[Stored records]
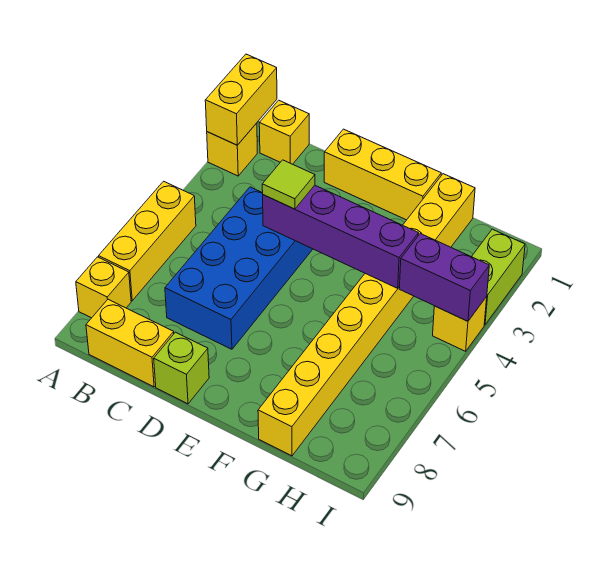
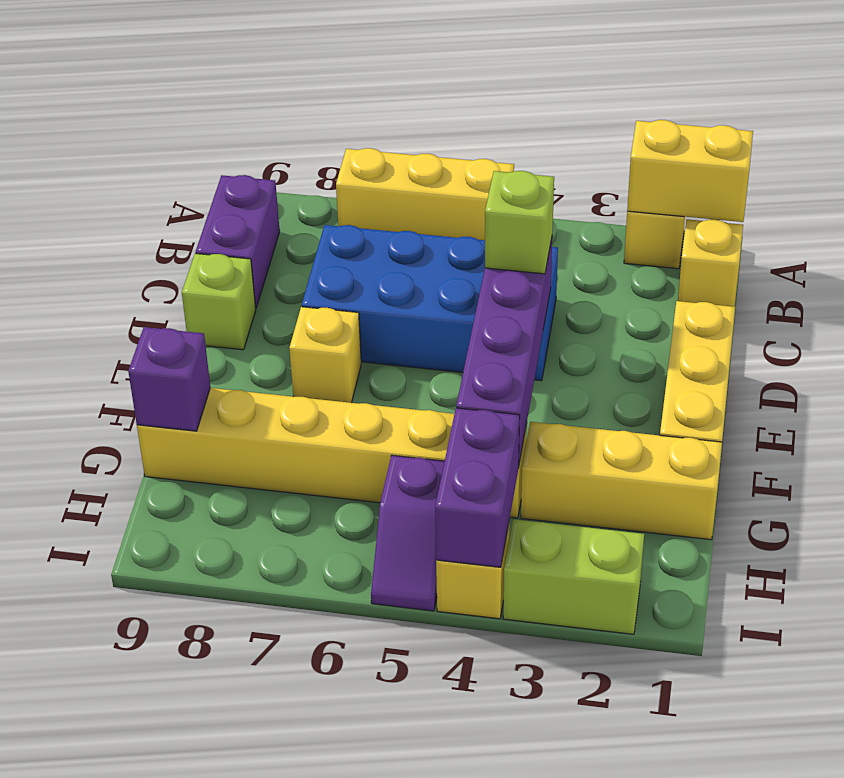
yellow brick A8 level 1 -> yellow brick E7 level 1
yellow brick B9:C9 level 1 -> purple brick B9:C9 level 1
lime tile D4 level 3 -> lime brick D4 level 3
none -> purple brick G9 level 2
none -> purple slope H5:I5 level 1 top H

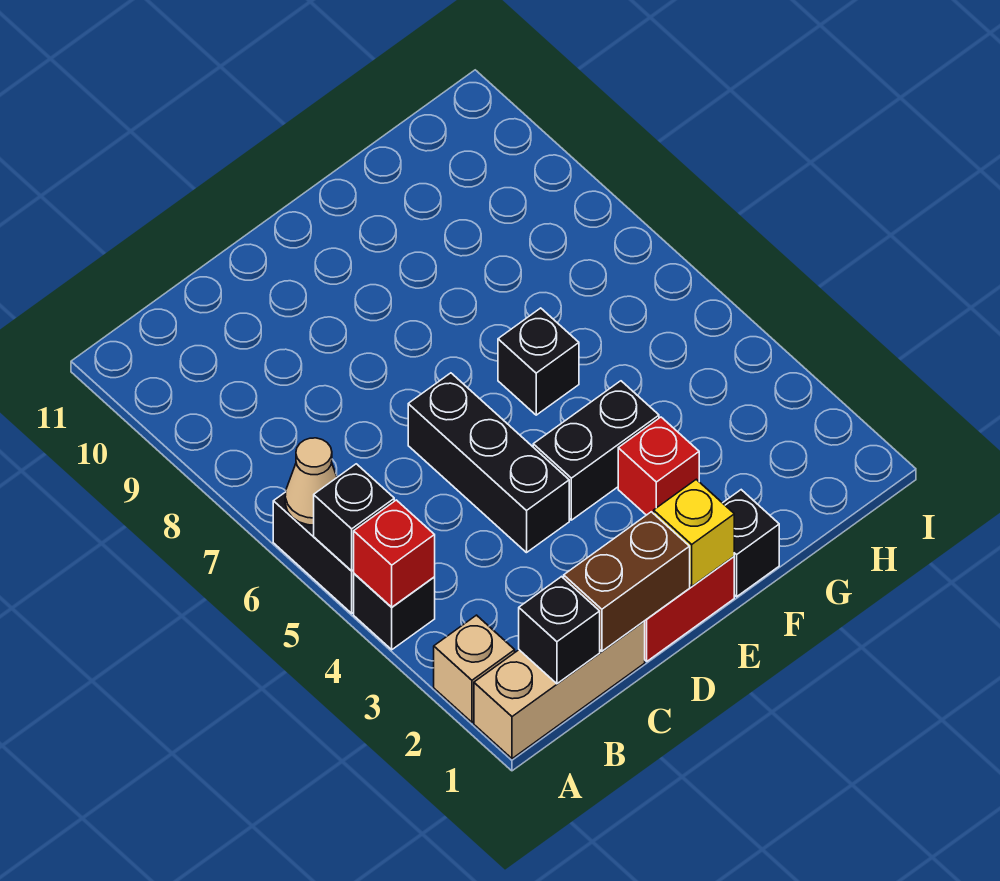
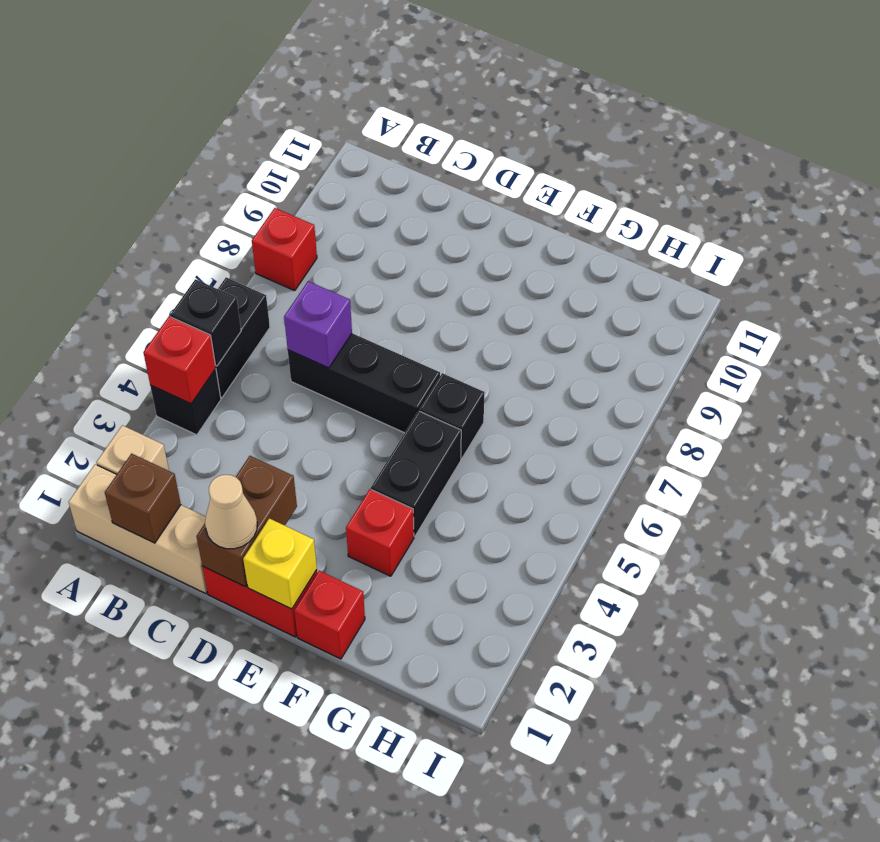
tan cone A6 level 2 -> tan cone D1 level 3
none -> red brick A8 level 1
black brick B1 level 2 -> brown brick B1 level 2
brown brick C1:D1 level 2 -> brown brick D1:D2 level 2
none -> purple brick C6 level 2
black brick D4:D6 level 1 -> black brick C6:E6 level 1
black brick E4:F4 level 1 -> black brick F4:F5 level 1
black brick F1 level 1 -> red brick F1 level 1

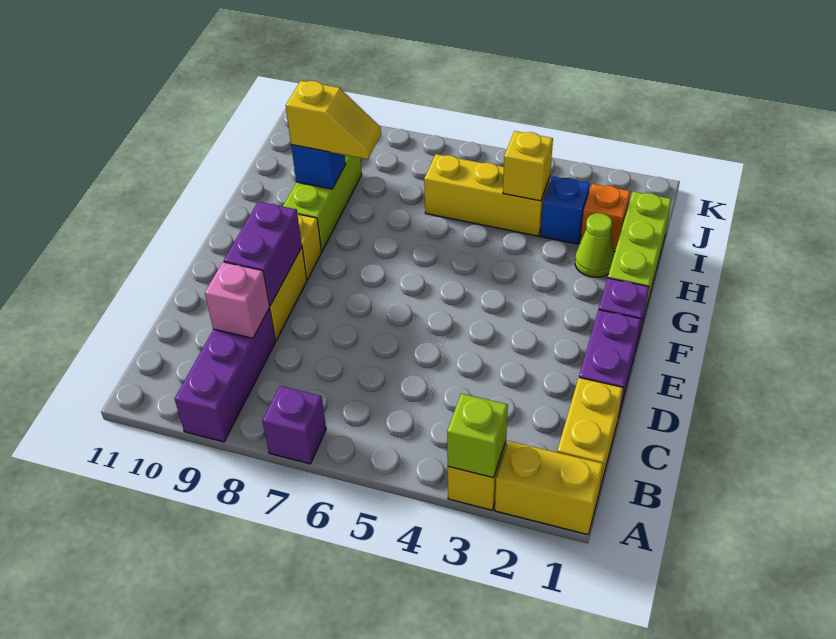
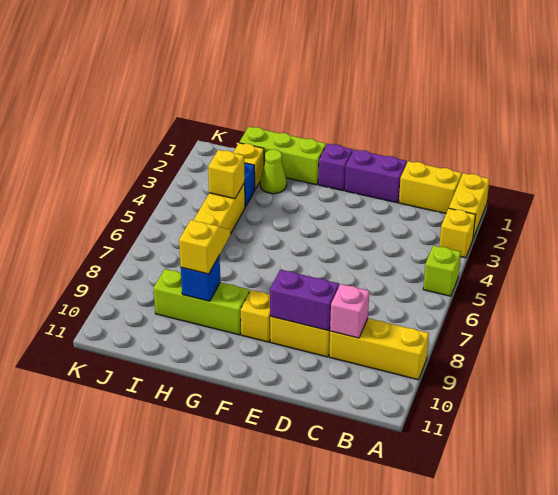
lime brick A3 level 2 -> lime brick A5 level 1
purple brick A7 level 1 -> none
purple brick A9:C9 level 1 -> yellow brick A9:C9 level 1
orange brick I2 level 1 -> yellow brick I2 level 1

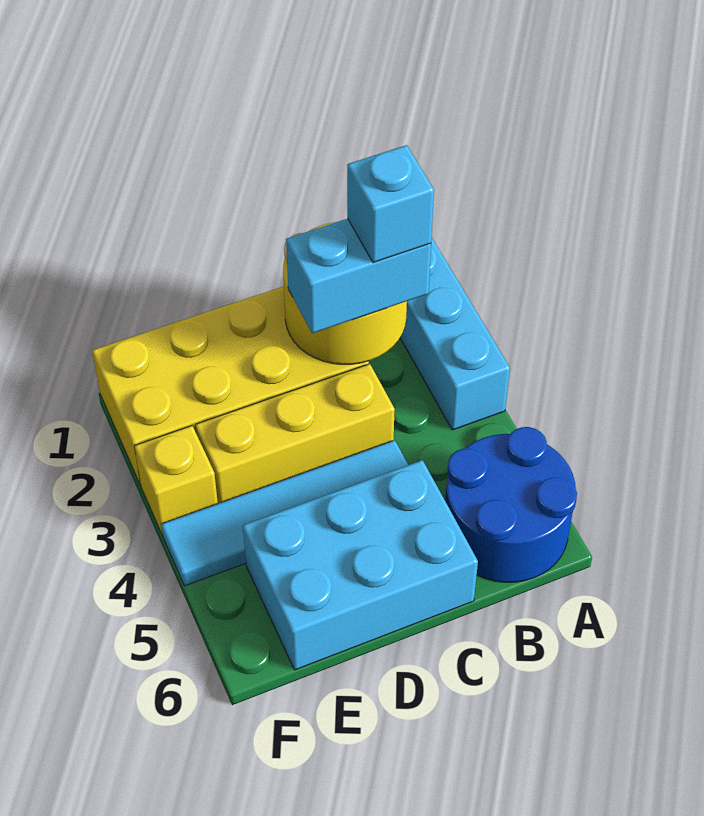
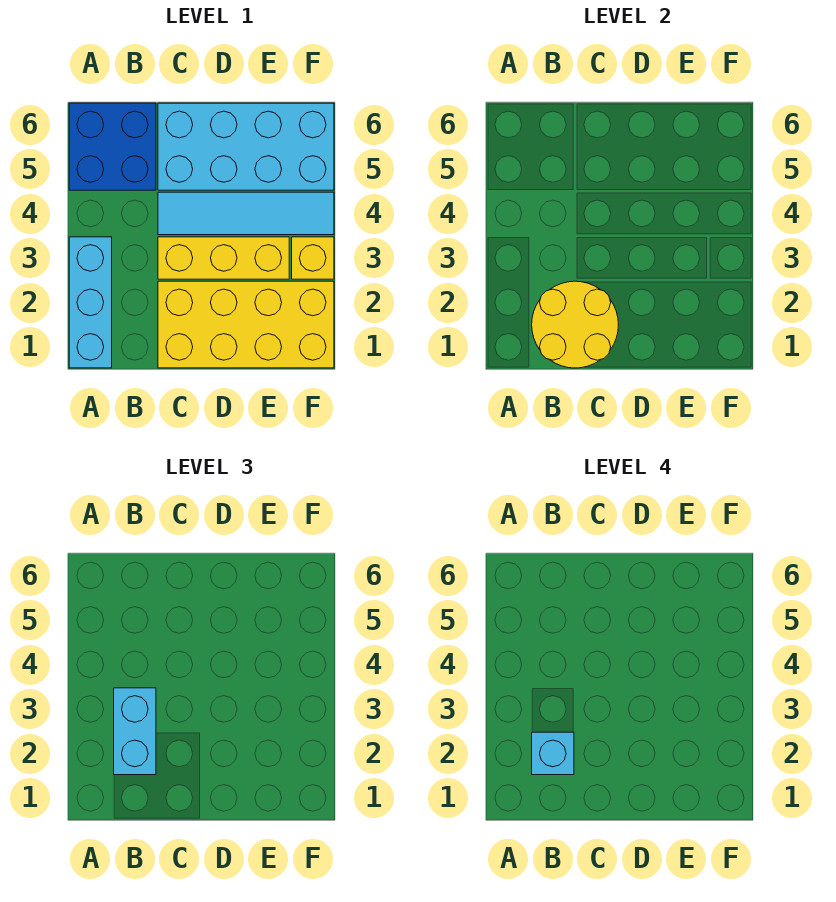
blue round brick A5:B6 level 1 -> blue brick A5:B6 level 1
cyan brick B2:C2 level 3 -> cyan brick B2:B3 level 3
cyan brick C5:E6 level 1 -> cyan brick C5:F6 level 1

What to work on |
Of the entries above, repeat exactly the lines from the line with "tan cone A6 level 2 -> tan cone D1 level 3" through the line with "black brick F1", both of them included.

Worked solution |
tan cone A6 level 2 -> tan cone D1 level 3
none -> red brick A8 level 1
black brick B1 level 2 -> brown brick B1 level 2
brown brick C1:D1 level 2 -> brown brick D1:D2 level 2
none -> purple brick C6 level 2
black brick D4:D6 level 1 -> black brick C6:E6 level 1
black brick E4:F4 level 1 -> black brick F4:F5 level 1
black brick F1 level 1 -> red brick F1 level 1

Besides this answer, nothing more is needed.